- Work item: The records below must be written out exactly, with every picture left behind.

- Available records:
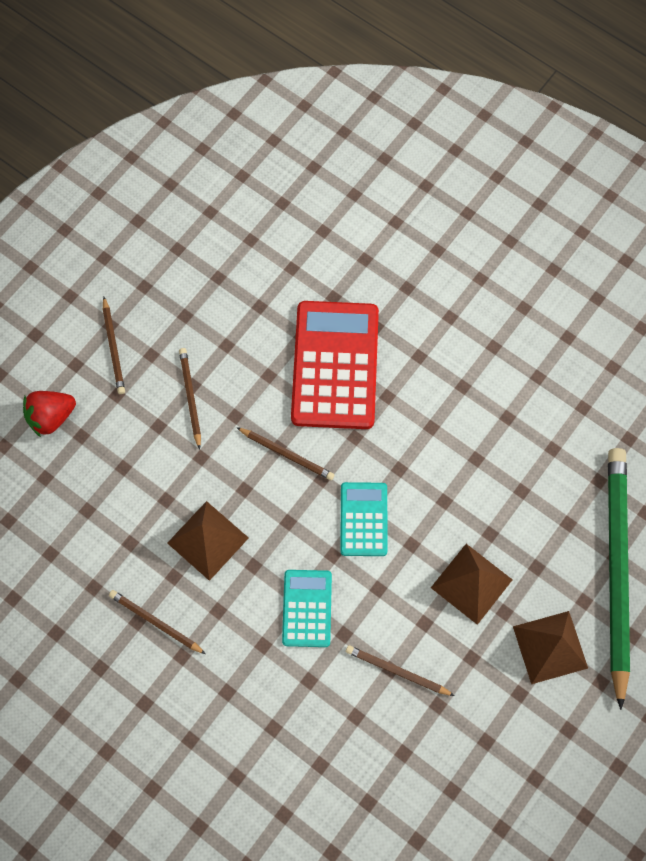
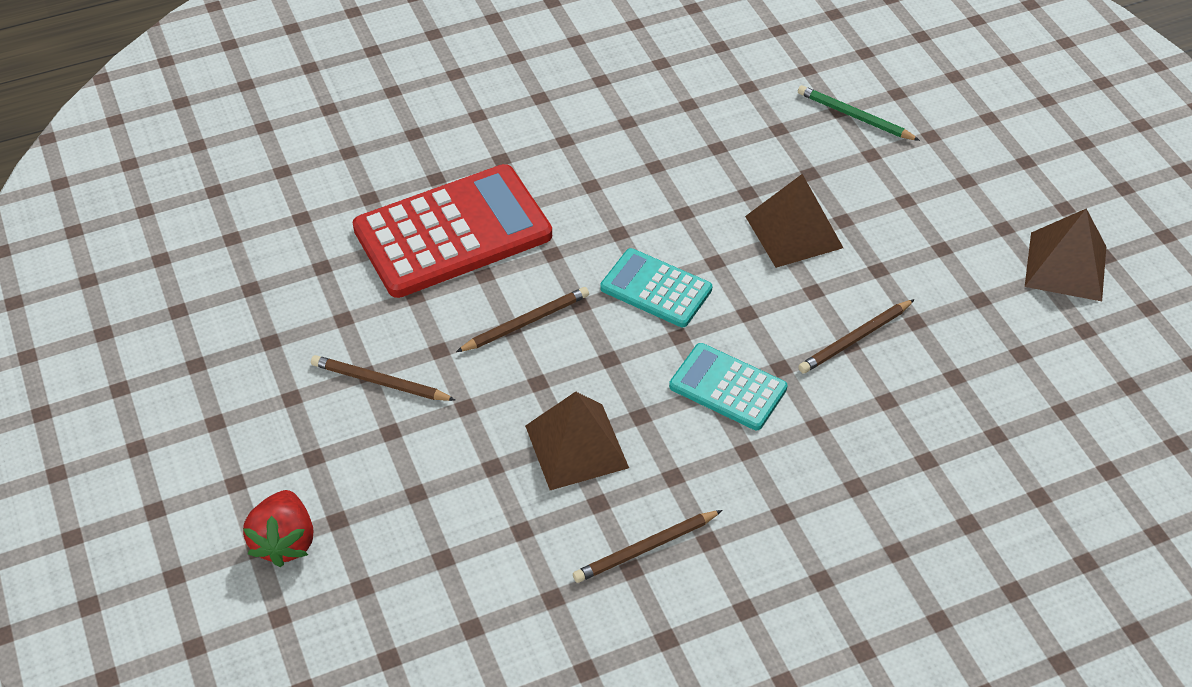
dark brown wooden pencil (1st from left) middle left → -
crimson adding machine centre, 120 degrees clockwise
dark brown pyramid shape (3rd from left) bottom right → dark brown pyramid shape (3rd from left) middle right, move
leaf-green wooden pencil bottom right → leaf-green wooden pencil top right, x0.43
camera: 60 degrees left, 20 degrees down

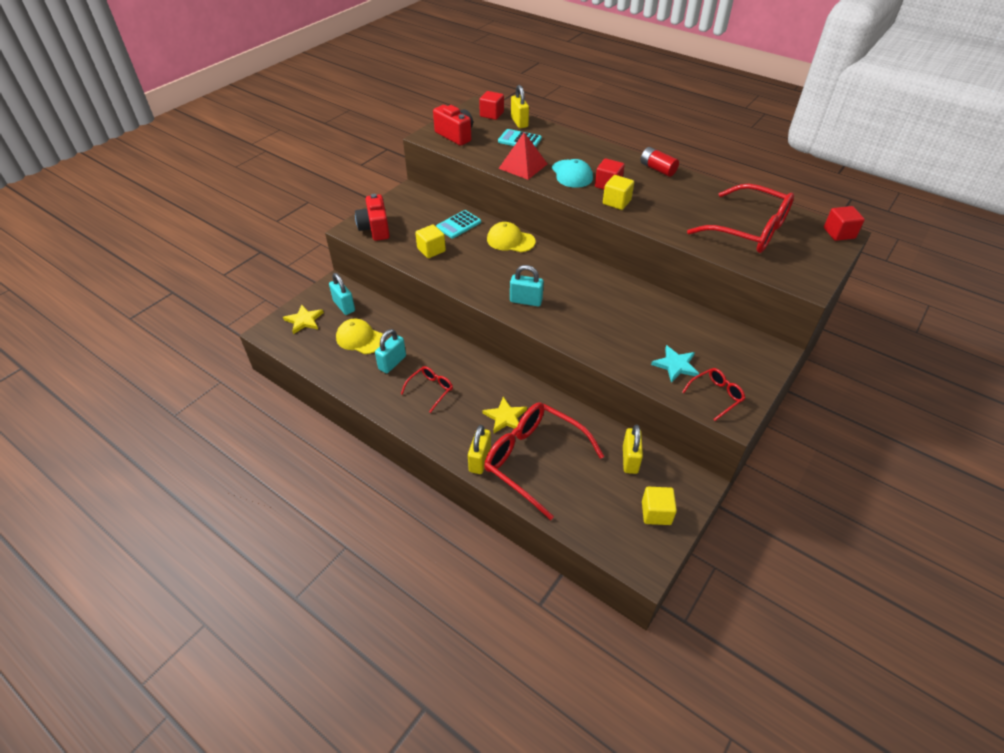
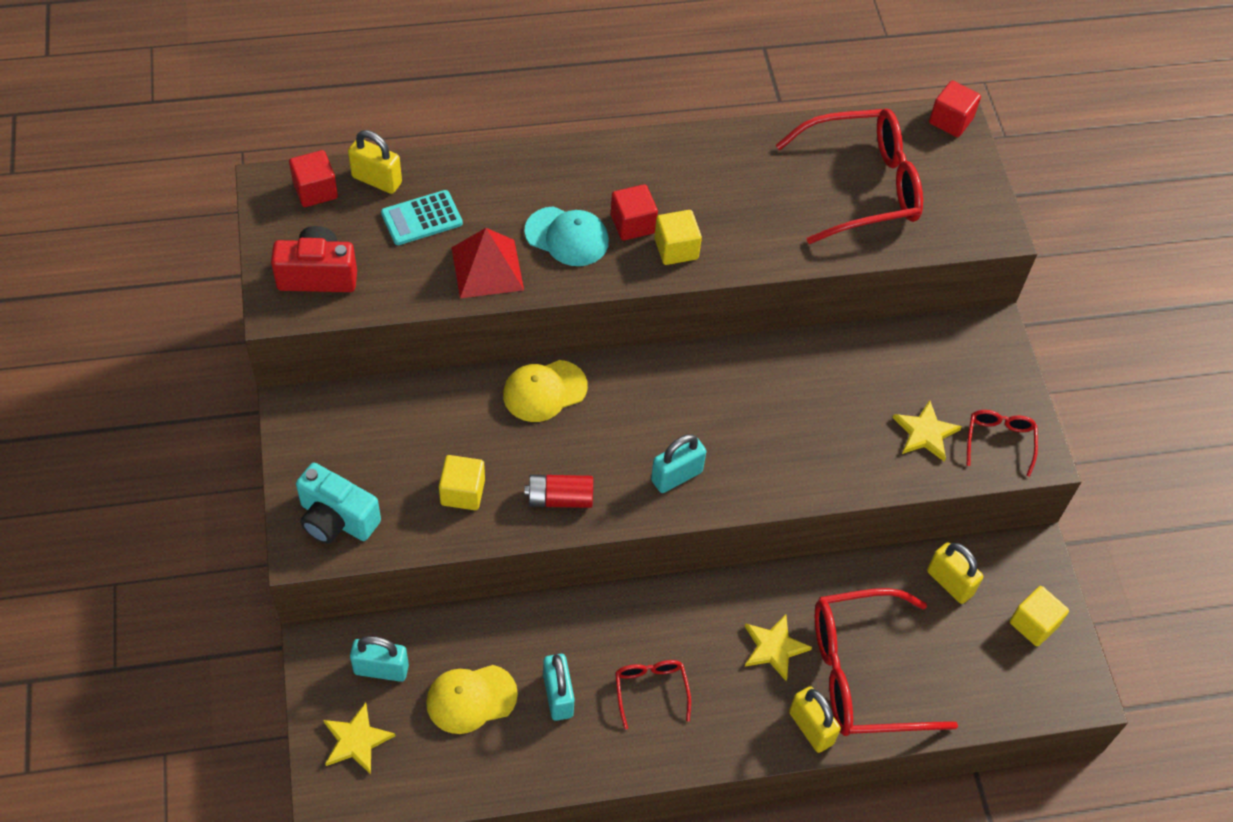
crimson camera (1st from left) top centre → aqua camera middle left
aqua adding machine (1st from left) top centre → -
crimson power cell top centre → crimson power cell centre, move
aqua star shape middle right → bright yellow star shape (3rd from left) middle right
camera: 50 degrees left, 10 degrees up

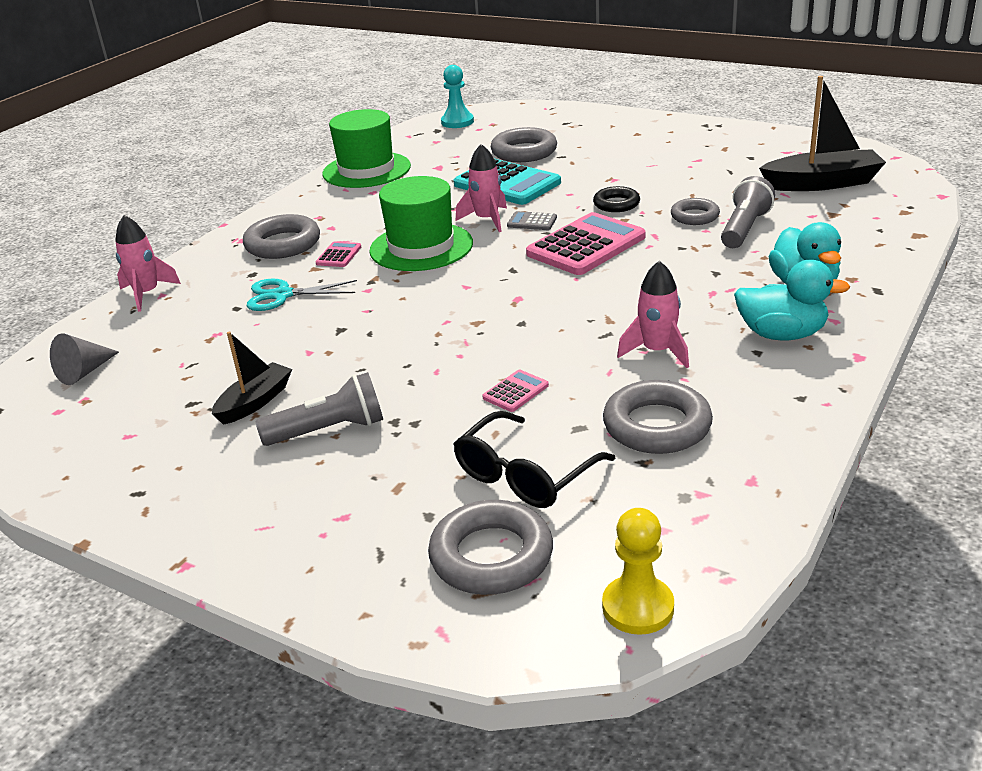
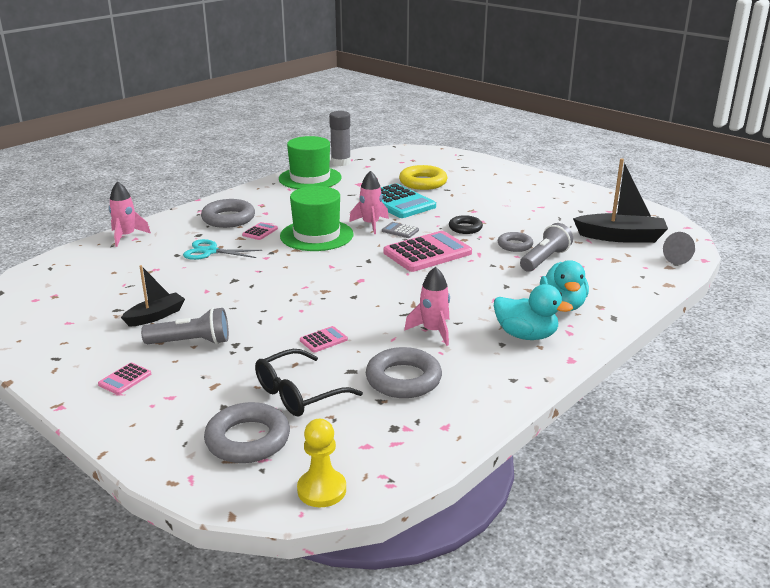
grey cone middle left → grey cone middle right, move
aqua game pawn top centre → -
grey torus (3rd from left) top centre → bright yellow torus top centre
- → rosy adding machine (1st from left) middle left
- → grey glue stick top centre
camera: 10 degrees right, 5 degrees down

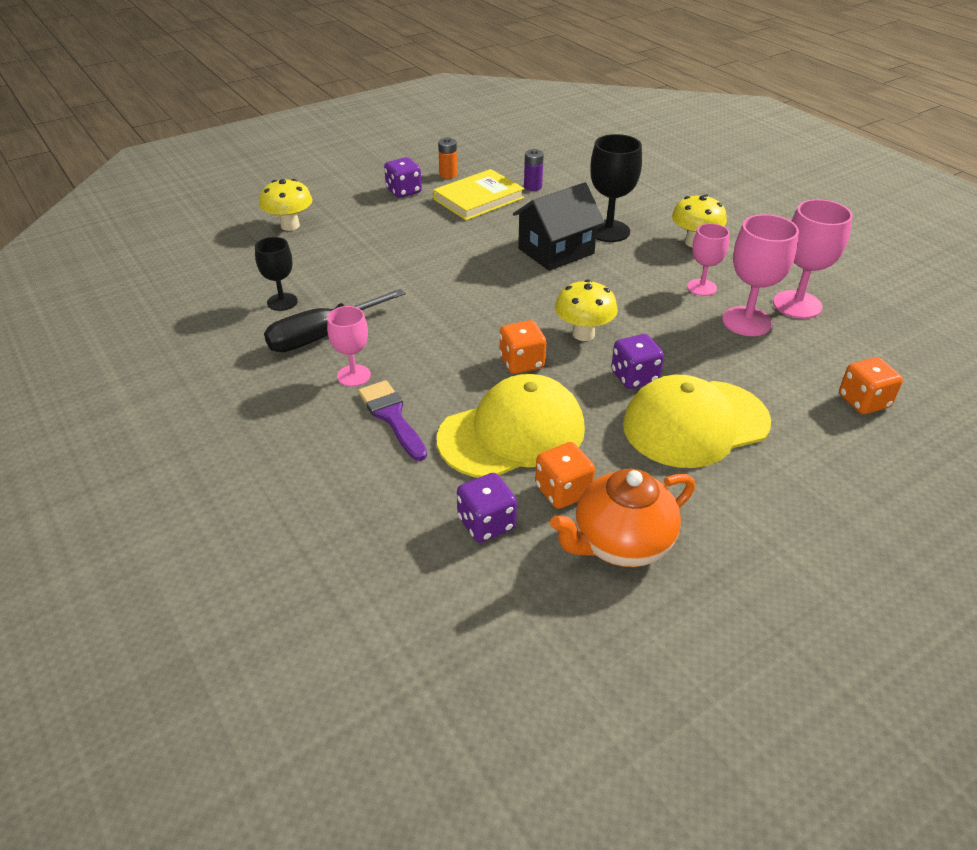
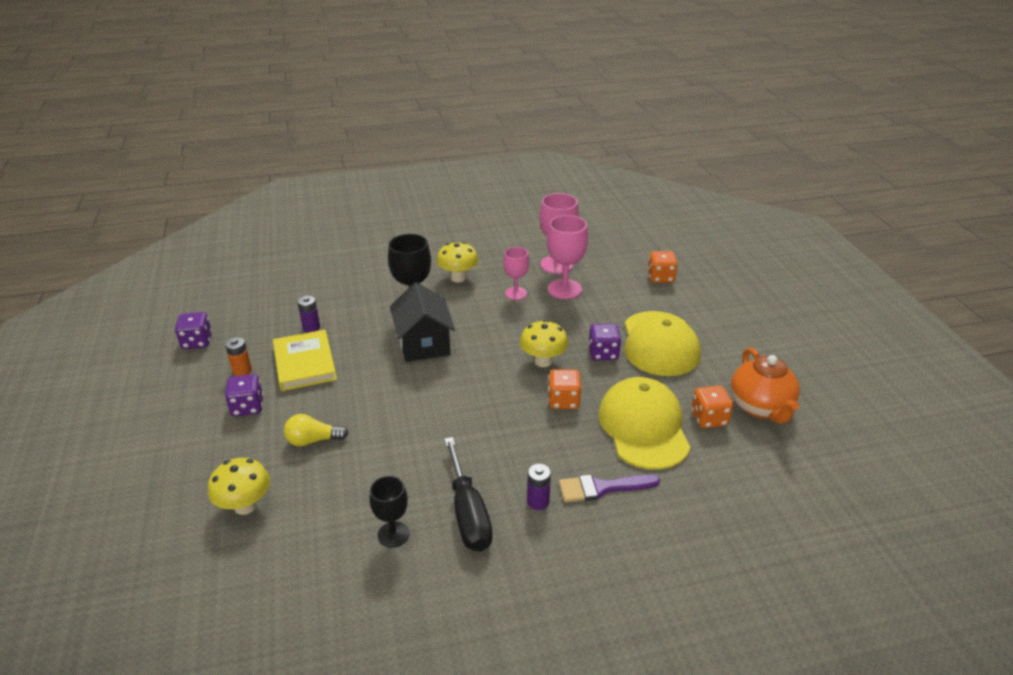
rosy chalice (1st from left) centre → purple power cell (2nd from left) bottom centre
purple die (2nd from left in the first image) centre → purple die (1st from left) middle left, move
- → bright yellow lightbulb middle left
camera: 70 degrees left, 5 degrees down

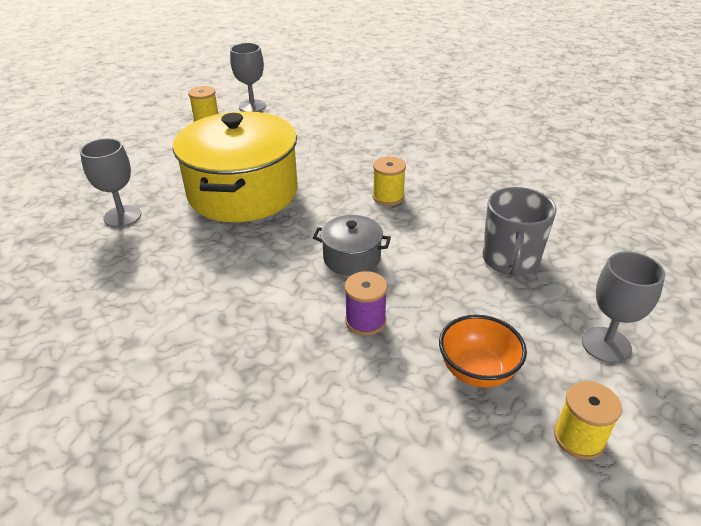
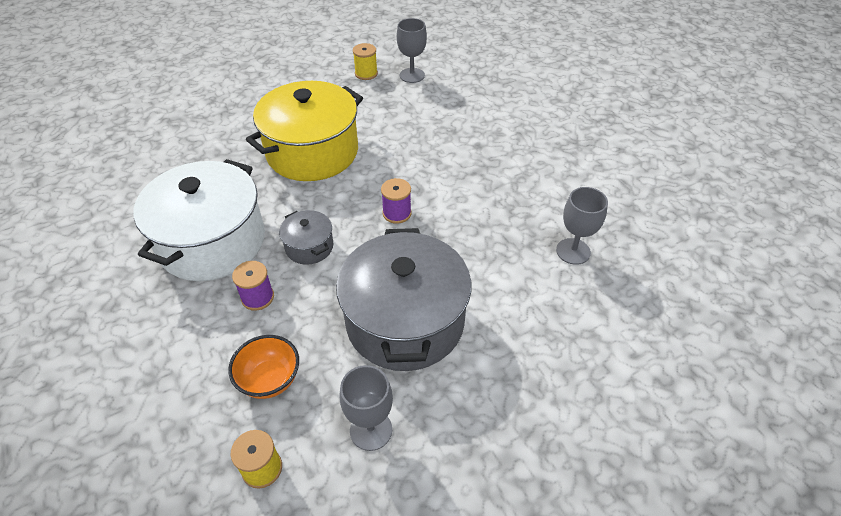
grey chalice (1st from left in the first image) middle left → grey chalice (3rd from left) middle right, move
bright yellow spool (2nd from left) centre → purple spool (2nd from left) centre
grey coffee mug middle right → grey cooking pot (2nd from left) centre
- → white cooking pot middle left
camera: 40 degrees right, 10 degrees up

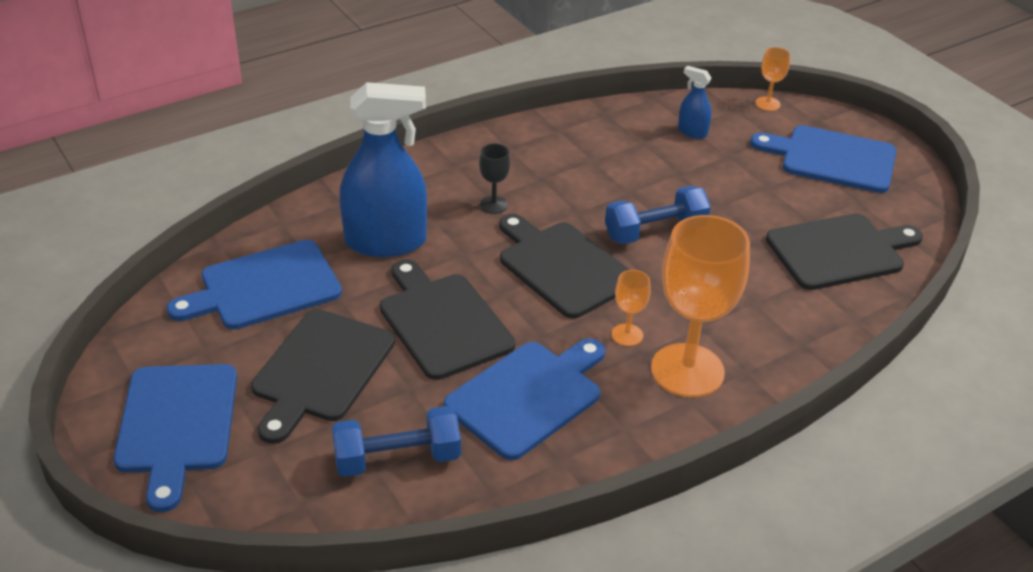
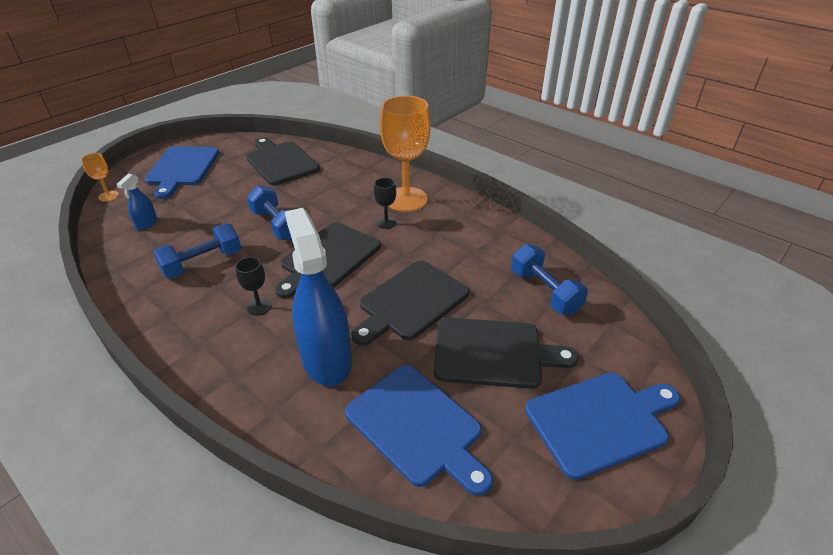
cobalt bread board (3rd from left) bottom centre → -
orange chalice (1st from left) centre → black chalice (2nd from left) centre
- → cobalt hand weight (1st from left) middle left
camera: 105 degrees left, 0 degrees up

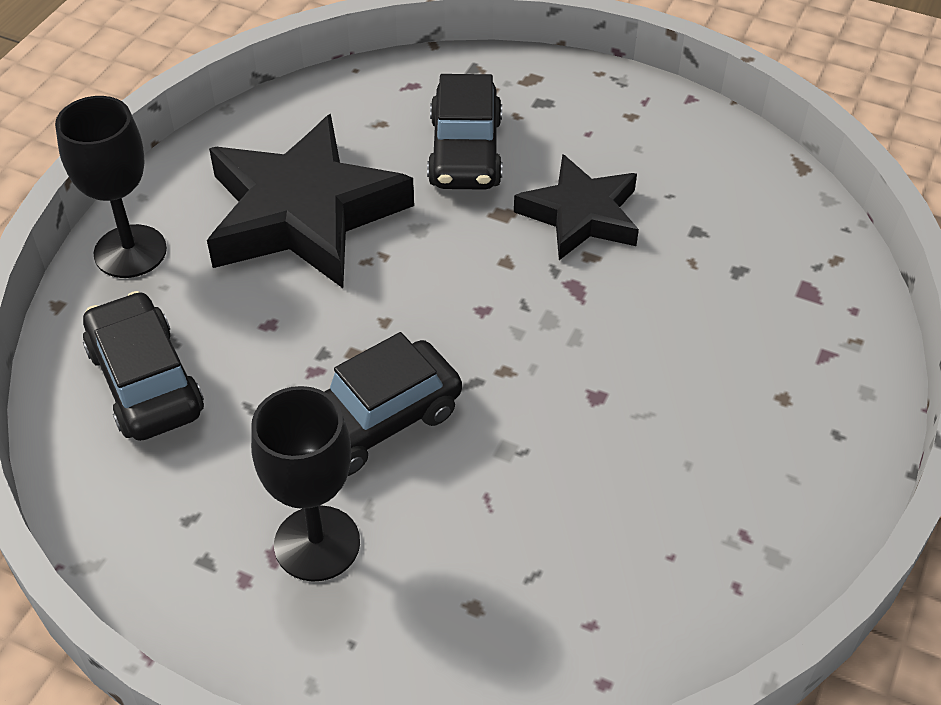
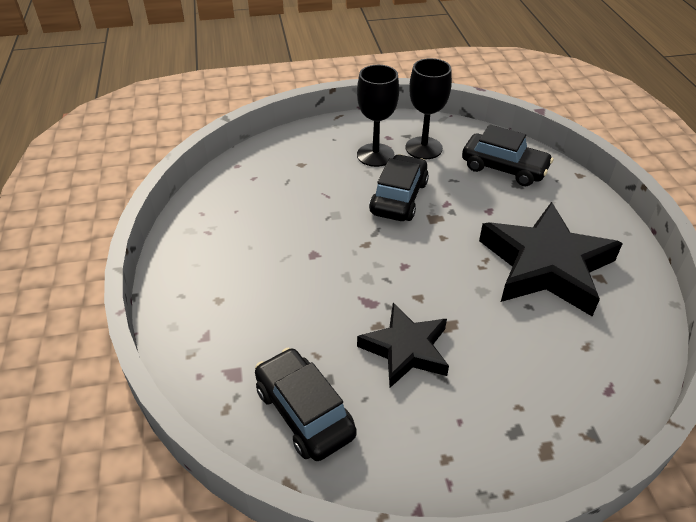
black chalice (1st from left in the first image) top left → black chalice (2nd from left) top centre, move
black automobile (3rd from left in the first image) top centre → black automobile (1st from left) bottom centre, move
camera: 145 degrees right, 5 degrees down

- Solution to this task:
dark brown wooden pencil (1st from left) middle left → -
crimson adding machine centre, 120 degrees clockwise
dark brown pyramid shape (3rd from left) bottom right → dark brown pyramid shape (3rd from left) middle right, move
leaf-green wooden pencil bottom right → leaf-green wooden pencil top right, x0.43
camera: 60 degrees left, 20 degrees down

crimson camera (1st from left) top centre → aqua camera middle left
aqua adding machine (1st from left) top centre → -
crimson power cell top centre → crimson power cell centre, move
aqua star shape middle right → bright yellow star shape (3rd from left) middle right
camera: 50 degrees left, 10 degrees up

grey cone middle left → grey cone middle right, move
aqua game pawn top centre → -
grey torus (3rd from left) top centre → bright yellow torus top centre
- → rosy adding machine (1st from left) middle left
- → grey glue stick top centre
camera: 10 degrees right, 5 degrees down

rosy chalice (1st from left) centre → purple power cell (2nd from left) bottom centre
purple die (2nd from left in the first image) centre → purple die (1st from left) middle left, move
- → bright yellow lightbulb middle left
camera: 70 degrees left, 5 degrees down

grey chalice (1st from left in the first image) middle left → grey chalice (3rd from left) middle right, move
bright yellow spool (2nd from left) centre → purple spool (2nd from left) centre
grey coffee mug middle right → grey cooking pot (2nd from left) centre
- → white cooking pot middle left
camera: 40 degrees right, 10 degrees up

cobalt bread board (3rd from left) bottom centre → -
orange chalice (1st from left) centre → black chalice (2nd from left) centre
- → cobalt hand weight (1st from left) middle left
camera: 105 degrees left, 0 degrees up

black chalice (1st from left in the first image) top left → black chalice (2nd from left) top centre, move
black automobile (3rd from left in the first image) top centre → black automobile (1st from left) bottom centre, move
camera: 145 degrees right, 5 degrees down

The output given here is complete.